**Record set**
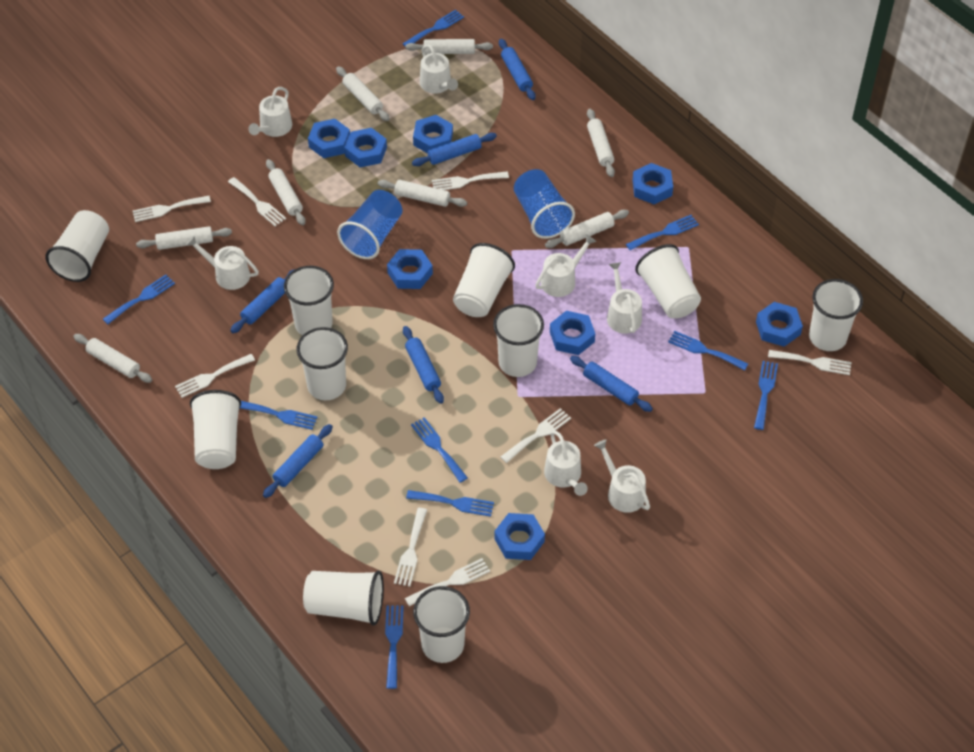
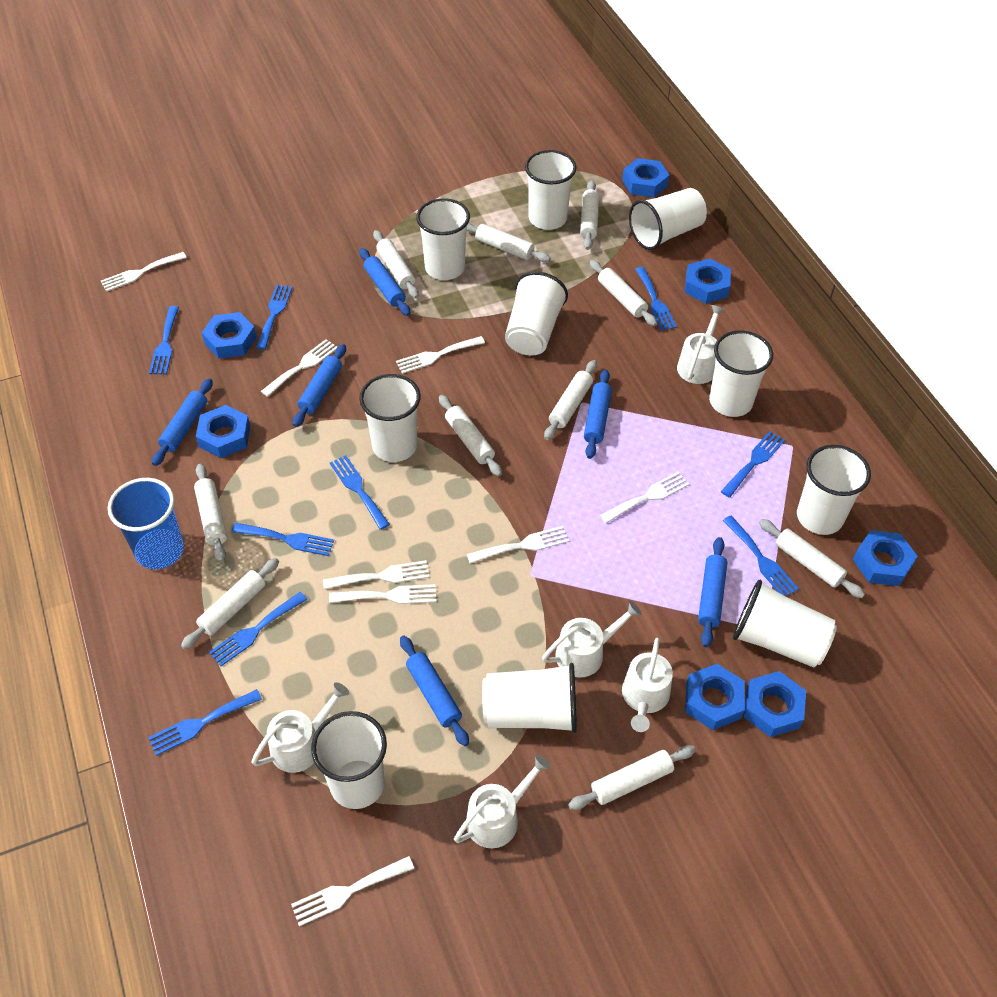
blue cup: 2 -> 1
blue nut: 8 -> 7
white rolling pin: 8 -> 10
white watering can: 7 -> 5

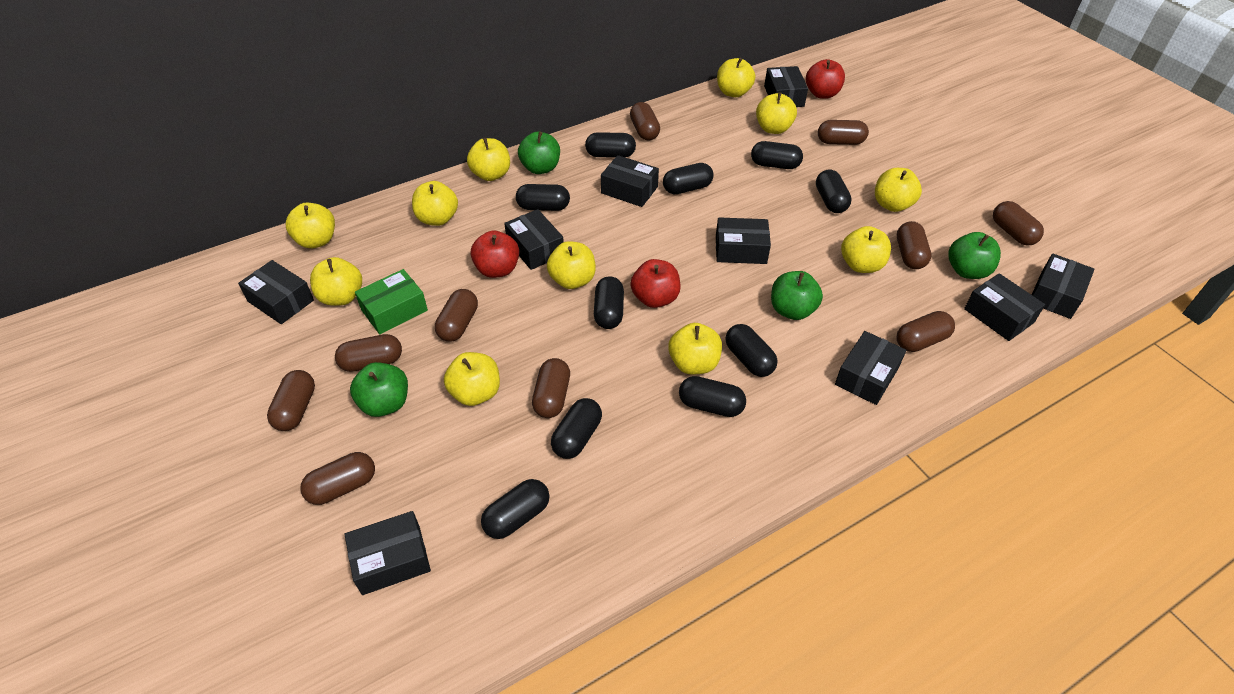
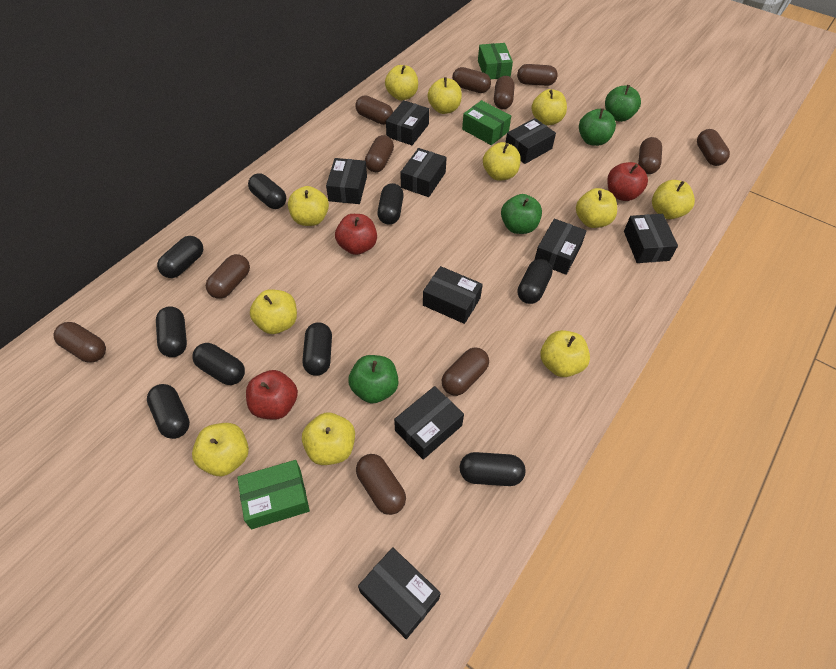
black capsule: 10 -> 9
brown capsule: 10 -> 11
green box: 1 -> 3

**Exercise**
Check each line of the entries above, and show every one holding the word "white".

**Task output**
white rolling pin: 8 -> 10
white watering can: 7 -> 5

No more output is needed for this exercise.